In the records that follow, the lines from the one containing "orange line: (202, 55) -> (141, 43), moved" to the one containing "brown L-shape: (68, 200) -> (55, 122), moved", inclusive, are to be given again exactly.

-- STUDY MATERIAL follows --

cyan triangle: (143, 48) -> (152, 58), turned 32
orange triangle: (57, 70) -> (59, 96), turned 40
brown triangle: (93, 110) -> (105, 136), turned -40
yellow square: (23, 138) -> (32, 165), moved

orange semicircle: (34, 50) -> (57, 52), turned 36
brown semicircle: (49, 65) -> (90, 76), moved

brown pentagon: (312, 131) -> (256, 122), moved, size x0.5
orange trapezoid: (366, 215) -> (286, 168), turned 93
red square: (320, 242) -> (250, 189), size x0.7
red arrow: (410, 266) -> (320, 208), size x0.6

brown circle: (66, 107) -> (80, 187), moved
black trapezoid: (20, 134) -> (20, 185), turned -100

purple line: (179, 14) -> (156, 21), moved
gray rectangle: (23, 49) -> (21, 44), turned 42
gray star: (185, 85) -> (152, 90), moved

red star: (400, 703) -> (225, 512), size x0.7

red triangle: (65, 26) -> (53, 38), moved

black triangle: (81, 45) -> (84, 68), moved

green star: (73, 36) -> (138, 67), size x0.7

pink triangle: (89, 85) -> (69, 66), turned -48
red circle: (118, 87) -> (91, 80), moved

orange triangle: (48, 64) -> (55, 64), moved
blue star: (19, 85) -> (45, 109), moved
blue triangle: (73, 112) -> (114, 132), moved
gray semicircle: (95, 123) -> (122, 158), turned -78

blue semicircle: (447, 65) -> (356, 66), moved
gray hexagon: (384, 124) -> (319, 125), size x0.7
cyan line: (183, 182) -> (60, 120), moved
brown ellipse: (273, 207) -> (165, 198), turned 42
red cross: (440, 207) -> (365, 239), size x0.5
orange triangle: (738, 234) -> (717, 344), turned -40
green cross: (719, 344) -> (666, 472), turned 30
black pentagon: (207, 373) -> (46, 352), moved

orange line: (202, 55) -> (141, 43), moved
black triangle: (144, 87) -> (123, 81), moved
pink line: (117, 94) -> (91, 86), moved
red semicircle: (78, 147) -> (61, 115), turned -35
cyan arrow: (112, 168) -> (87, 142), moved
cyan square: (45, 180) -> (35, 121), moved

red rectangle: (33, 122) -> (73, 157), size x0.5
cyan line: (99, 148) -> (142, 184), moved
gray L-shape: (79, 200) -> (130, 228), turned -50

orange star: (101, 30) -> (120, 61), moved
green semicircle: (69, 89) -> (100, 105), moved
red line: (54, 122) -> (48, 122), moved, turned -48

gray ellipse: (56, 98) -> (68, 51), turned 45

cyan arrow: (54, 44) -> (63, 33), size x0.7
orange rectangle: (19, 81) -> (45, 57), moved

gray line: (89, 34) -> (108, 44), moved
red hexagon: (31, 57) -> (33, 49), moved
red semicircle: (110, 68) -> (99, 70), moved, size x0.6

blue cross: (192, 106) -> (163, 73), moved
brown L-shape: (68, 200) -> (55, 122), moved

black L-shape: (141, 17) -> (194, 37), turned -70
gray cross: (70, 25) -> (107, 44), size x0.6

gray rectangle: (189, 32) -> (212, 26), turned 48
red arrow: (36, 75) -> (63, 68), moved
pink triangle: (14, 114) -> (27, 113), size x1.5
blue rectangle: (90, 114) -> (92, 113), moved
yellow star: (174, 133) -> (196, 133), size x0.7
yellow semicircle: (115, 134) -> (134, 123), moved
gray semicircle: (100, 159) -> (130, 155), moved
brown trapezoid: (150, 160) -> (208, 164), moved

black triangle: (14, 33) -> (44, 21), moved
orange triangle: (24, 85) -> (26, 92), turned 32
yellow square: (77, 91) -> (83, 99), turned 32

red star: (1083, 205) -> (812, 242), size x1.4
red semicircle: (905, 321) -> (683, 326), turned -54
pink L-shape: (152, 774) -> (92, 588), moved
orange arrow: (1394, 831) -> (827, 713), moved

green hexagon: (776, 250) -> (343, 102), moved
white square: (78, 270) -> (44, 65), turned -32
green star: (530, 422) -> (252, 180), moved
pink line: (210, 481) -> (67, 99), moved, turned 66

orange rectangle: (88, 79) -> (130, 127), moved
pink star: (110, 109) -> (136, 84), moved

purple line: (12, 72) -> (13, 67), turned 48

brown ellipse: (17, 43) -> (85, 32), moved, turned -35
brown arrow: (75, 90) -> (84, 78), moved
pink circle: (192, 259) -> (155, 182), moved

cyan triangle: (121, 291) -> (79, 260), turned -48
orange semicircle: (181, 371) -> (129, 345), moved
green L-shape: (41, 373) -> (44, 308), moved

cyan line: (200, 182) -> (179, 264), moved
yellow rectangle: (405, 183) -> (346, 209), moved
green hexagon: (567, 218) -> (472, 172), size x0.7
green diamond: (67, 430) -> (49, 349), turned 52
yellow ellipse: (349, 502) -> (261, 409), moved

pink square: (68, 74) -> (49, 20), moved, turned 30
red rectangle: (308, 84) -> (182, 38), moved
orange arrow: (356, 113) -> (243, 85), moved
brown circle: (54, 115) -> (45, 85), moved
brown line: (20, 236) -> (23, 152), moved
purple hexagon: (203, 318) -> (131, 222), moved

-- STUDY MATERIAL concluded --

● EXERCISE ANSWER:
orange line: (202, 55) -> (141, 43), moved
black triangle: (144, 87) -> (123, 81), moved
pink line: (117, 94) -> (91, 86), moved
red semicircle: (78, 147) -> (61, 115), turned -35
cyan arrow: (112, 168) -> (87, 142), moved
cyan square: (45, 180) -> (35, 121), moved

red rectangle: (33, 122) -> (73, 157), size x0.5
cyan line: (99, 148) -> (142, 184), moved
gray L-shape: (79, 200) -> (130, 228), turned -50

orange star: (101, 30) -> (120, 61), moved
green semicircle: (69, 89) -> (100, 105), moved
red line: (54, 122) -> (48, 122), moved, turned -48

gray ellipse: (56, 98) -> (68, 51), turned 45

cyan arrow: (54, 44) -> (63, 33), size x0.7
orange rectangle: (19, 81) -> (45, 57), moved

gray line: (89, 34) -> (108, 44), moved
red hexagon: (31, 57) -> (33, 49), moved
red semicircle: (110, 68) -> (99, 70), moved, size x0.6

blue cross: (192, 106) -> (163, 73), moved
brown L-shape: (68, 200) -> (55, 122), moved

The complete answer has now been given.